**Task objective**
Could you set down every record below exactly as it appears?

(Object displacement listings)
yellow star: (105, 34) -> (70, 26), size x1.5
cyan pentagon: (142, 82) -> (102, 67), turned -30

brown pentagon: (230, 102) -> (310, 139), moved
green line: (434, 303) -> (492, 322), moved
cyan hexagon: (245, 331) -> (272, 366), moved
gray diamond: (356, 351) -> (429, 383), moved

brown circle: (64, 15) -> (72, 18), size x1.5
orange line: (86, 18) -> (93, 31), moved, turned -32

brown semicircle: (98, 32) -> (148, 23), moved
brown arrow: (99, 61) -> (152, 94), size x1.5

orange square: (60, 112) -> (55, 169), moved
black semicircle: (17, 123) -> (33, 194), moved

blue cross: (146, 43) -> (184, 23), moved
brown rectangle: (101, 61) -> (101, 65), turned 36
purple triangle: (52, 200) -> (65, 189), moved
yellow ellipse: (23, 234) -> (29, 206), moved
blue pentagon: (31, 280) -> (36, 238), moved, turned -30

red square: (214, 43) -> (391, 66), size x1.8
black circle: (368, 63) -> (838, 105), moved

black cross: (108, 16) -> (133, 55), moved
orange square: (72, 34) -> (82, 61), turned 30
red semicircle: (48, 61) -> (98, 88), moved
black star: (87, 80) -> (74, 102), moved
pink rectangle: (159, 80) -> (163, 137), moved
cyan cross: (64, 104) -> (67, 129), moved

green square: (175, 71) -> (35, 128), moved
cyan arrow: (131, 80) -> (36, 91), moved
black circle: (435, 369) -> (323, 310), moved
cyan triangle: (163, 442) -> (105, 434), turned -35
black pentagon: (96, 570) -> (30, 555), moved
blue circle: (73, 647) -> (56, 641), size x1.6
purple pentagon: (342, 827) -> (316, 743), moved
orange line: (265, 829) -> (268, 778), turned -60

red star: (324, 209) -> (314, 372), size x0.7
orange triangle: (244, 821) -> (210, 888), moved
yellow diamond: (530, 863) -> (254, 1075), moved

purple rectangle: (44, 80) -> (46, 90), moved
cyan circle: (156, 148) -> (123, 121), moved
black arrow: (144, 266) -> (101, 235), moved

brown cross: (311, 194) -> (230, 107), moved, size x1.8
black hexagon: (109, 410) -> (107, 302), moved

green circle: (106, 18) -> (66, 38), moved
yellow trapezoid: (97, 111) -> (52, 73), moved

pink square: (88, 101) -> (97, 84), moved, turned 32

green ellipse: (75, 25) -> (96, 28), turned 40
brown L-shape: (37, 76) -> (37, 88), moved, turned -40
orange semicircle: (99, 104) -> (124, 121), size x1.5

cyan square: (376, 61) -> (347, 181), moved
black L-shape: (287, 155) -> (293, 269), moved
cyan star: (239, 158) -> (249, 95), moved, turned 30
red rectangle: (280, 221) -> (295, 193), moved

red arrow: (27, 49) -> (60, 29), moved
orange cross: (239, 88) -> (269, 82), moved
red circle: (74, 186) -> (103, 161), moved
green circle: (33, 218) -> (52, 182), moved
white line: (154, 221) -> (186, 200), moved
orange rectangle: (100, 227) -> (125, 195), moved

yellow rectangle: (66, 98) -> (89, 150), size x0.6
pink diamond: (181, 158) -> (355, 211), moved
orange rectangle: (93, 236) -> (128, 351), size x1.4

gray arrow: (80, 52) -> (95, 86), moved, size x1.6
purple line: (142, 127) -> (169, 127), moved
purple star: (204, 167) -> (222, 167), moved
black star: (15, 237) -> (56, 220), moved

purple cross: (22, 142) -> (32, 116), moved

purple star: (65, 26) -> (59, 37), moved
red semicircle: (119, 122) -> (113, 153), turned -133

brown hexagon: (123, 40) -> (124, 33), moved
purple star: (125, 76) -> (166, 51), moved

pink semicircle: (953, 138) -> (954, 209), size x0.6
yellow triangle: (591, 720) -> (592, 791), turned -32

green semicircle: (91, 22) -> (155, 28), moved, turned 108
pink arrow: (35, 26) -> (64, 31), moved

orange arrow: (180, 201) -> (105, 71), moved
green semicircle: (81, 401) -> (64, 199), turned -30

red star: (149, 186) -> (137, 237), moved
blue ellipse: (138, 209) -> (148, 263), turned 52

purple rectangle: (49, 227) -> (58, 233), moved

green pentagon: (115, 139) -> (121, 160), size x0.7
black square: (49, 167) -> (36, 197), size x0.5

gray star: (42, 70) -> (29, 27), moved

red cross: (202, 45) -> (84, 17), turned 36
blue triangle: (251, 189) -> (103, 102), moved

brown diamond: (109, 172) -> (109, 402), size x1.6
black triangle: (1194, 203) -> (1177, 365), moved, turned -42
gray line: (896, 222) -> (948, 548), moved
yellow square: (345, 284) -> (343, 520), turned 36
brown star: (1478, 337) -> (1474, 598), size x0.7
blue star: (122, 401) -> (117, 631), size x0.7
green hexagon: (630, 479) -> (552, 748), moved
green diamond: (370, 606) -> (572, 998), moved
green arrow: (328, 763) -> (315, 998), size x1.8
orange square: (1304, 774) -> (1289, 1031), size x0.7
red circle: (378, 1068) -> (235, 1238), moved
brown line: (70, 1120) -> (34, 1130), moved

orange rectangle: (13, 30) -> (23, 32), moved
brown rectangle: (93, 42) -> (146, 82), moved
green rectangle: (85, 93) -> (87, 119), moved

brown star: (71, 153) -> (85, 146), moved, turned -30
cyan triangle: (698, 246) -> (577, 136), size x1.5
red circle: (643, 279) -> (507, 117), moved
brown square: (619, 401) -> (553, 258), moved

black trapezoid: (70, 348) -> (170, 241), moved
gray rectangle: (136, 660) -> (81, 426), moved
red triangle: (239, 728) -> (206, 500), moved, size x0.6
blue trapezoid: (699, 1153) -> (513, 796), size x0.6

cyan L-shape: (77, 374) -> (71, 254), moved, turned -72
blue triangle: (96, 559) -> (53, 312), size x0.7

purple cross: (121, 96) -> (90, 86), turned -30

**Result for this task**
yellow star: (105, 34) -> (70, 26), size x1.5
cyan pentagon: (142, 82) -> (102, 67), turned -30

brown pentagon: (230, 102) -> (310, 139), moved
green line: (434, 303) -> (492, 322), moved
cyan hexagon: (245, 331) -> (272, 366), moved
gray diamond: (356, 351) -> (429, 383), moved

brown circle: (64, 15) -> (72, 18), size x1.5
orange line: (86, 18) -> (93, 31), moved, turned -32

brown semicircle: (98, 32) -> (148, 23), moved
brown arrow: (99, 61) -> (152, 94), size x1.5

orange square: (60, 112) -> (55, 169), moved
black semicircle: (17, 123) -> (33, 194), moved

blue cross: (146, 43) -> (184, 23), moved
brown rectangle: (101, 61) -> (101, 65), turned 36
purple triangle: (52, 200) -> (65, 189), moved
yellow ellipse: (23, 234) -> (29, 206), moved
blue pentagon: (31, 280) -> (36, 238), moved, turned -30

red square: (214, 43) -> (391, 66), size x1.8
black circle: (368, 63) -> (838, 105), moved

black cross: (108, 16) -> (133, 55), moved
orange square: (72, 34) -> (82, 61), turned 30
red semicircle: (48, 61) -> (98, 88), moved
black star: (87, 80) -> (74, 102), moved
pink rectangle: (159, 80) -> (163, 137), moved
cyan cross: (64, 104) -> (67, 129), moved

green square: (175, 71) -> (35, 128), moved
cyan arrow: (131, 80) -> (36, 91), moved
black circle: (435, 369) -> (323, 310), moved
cyan triangle: (163, 442) -> (105, 434), turned -35
black pentagon: (96, 570) -> (30, 555), moved
blue circle: (73, 647) -> (56, 641), size x1.6
purple pentagon: (342, 827) -> (316, 743), moved
orange line: (265, 829) -> (268, 778), turned -60

red star: (324, 209) -> (314, 372), size x0.7
orange triangle: (244, 821) -> (210, 888), moved
yellow diamond: (530, 863) -> (254, 1075), moved

purple rectangle: (44, 80) -> (46, 90), moved
cyan circle: (156, 148) -> (123, 121), moved
black arrow: (144, 266) -> (101, 235), moved

brown cross: (311, 194) -> (230, 107), moved, size x1.8
black hexagon: (109, 410) -> (107, 302), moved

green circle: (106, 18) -> (66, 38), moved
yellow trapezoid: (97, 111) -> (52, 73), moved

pink square: (88, 101) -> (97, 84), moved, turned 32

green ellipse: (75, 25) -> (96, 28), turned 40
brown L-shape: (37, 76) -> (37, 88), moved, turned -40
orange semicircle: (99, 104) -> (124, 121), size x1.5

cyan square: (376, 61) -> (347, 181), moved
black L-shape: (287, 155) -> (293, 269), moved
cyan star: (239, 158) -> (249, 95), moved, turned 30
red rectangle: (280, 221) -> (295, 193), moved

red arrow: (27, 49) -> (60, 29), moved
orange cross: (239, 88) -> (269, 82), moved
red circle: (74, 186) -> (103, 161), moved
green circle: (33, 218) -> (52, 182), moved
white line: (154, 221) -> (186, 200), moved
orange rectangle: (100, 227) -> (125, 195), moved

yellow rectangle: (66, 98) -> (89, 150), size x0.6
pink diamond: (181, 158) -> (355, 211), moved
orange rectangle: (93, 236) -> (128, 351), size x1.4

gray arrow: (80, 52) -> (95, 86), moved, size x1.6
purple line: (142, 127) -> (169, 127), moved
purple star: (204, 167) -> (222, 167), moved
black star: (15, 237) -> (56, 220), moved

purple cross: (22, 142) -> (32, 116), moved

purple star: (65, 26) -> (59, 37), moved
red semicircle: (119, 122) -> (113, 153), turned -133

brown hexagon: (123, 40) -> (124, 33), moved
purple star: (125, 76) -> (166, 51), moved

pink semicircle: (953, 138) -> (954, 209), size x0.6
yellow triangle: (591, 720) -> (592, 791), turned -32

green semicircle: (91, 22) -> (155, 28), moved, turned 108
pink arrow: (35, 26) -> (64, 31), moved

orange arrow: (180, 201) -> (105, 71), moved
green semicircle: (81, 401) -> (64, 199), turned -30

red star: (149, 186) -> (137, 237), moved
blue ellipse: (138, 209) -> (148, 263), turned 52

purple rectangle: (49, 227) -> (58, 233), moved

green pentagon: (115, 139) -> (121, 160), size x0.7
black square: (49, 167) -> (36, 197), size x0.5

gray star: (42, 70) -> (29, 27), moved

red cross: (202, 45) -> (84, 17), turned 36
blue triangle: (251, 189) -> (103, 102), moved

brown diamond: (109, 172) -> (109, 402), size x1.6
black triangle: (1194, 203) -> (1177, 365), moved, turned -42
gray line: (896, 222) -> (948, 548), moved
yellow square: (345, 284) -> (343, 520), turned 36
brown star: (1478, 337) -> (1474, 598), size x0.7
blue star: (122, 401) -> (117, 631), size x0.7
green hexagon: (630, 479) -> (552, 748), moved
green diamond: (370, 606) -> (572, 998), moved
green arrow: (328, 763) -> (315, 998), size x1.8
orange square: (1304, 774) -> (1289, 1031), size x0.7
red circle: (378, 1068) -> (235, 1238), moved
brown line: (70, 1120) -> (34, 1130), moved

orange rectangle: (13, 30) -> (23, 32), moved
brown rectangle: (93, 42) -> (146, 82), moved
green rectangle: (85, 93) -> (87, 119), moved

brown star: (71, 153) -> (85, 146), moved, turned -30
cyan triangle: (698, 246) -> (577, 136), size x1.5
red circle: (643, 279) -> (507, 117), moved
brown square: (619, 401) -> (553, 258), moved

black trapezoid: (70, 348) -> (170, 241), moved
gray rectangle: (136, 660) -> (81, 426), moved
red triangle: (239, 728) -> (206, 500), moved, size x0.6
blue trapezoid: (699, 1153) -> (513, 796), size x0.6

cyan L-shape: (77, 374) -> (71, 254), moved, turned -72
blue triangle: (96, 559) -> (53, 312), size x0.7

purple cross: (121, 96) -> (90, 86), turned -30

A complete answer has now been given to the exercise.